ACTIVITY
Below are the records; locate each line with the word "purple" and copy it.

ENTRIES SHOWN
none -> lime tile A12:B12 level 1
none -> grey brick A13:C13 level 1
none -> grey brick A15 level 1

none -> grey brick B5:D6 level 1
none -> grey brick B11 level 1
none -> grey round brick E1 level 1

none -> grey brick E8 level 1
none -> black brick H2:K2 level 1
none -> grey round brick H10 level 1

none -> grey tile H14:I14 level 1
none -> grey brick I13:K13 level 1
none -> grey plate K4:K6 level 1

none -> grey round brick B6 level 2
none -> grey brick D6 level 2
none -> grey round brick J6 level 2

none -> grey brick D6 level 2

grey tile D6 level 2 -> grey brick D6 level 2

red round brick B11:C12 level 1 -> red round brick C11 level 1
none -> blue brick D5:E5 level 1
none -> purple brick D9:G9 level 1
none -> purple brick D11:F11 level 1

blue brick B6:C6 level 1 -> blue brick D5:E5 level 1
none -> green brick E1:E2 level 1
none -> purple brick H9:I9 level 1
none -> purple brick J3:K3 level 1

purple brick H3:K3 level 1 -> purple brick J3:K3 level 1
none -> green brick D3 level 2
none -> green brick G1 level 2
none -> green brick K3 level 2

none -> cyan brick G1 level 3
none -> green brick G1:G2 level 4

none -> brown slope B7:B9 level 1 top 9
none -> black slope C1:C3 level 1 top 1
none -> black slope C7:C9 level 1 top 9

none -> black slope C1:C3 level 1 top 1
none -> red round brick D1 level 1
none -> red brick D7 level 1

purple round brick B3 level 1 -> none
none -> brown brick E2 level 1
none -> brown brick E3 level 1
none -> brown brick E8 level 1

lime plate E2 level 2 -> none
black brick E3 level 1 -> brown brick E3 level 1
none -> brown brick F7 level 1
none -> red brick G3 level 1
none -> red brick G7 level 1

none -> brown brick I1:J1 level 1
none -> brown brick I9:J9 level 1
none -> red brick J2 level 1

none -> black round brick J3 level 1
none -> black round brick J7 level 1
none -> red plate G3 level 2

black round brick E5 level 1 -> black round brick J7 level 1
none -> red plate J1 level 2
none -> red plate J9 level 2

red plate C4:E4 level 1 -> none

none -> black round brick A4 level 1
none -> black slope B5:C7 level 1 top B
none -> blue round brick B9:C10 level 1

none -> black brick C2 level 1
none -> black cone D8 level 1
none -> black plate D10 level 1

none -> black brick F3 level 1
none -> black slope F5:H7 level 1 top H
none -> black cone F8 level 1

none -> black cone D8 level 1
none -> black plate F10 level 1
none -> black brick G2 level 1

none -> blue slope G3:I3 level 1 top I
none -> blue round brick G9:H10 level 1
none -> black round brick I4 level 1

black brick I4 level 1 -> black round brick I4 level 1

REPLY
none -> purple brick D9:G9 level 1
none -> purple brick D11:F11 level 1
none -> purple brick H9:I9 level 1
none -> purple brick J3:K3 level 1
purple brick H3:K3 level 1 -> purple brick J3:K3 level 1
purple round brick B3 level 1 -> none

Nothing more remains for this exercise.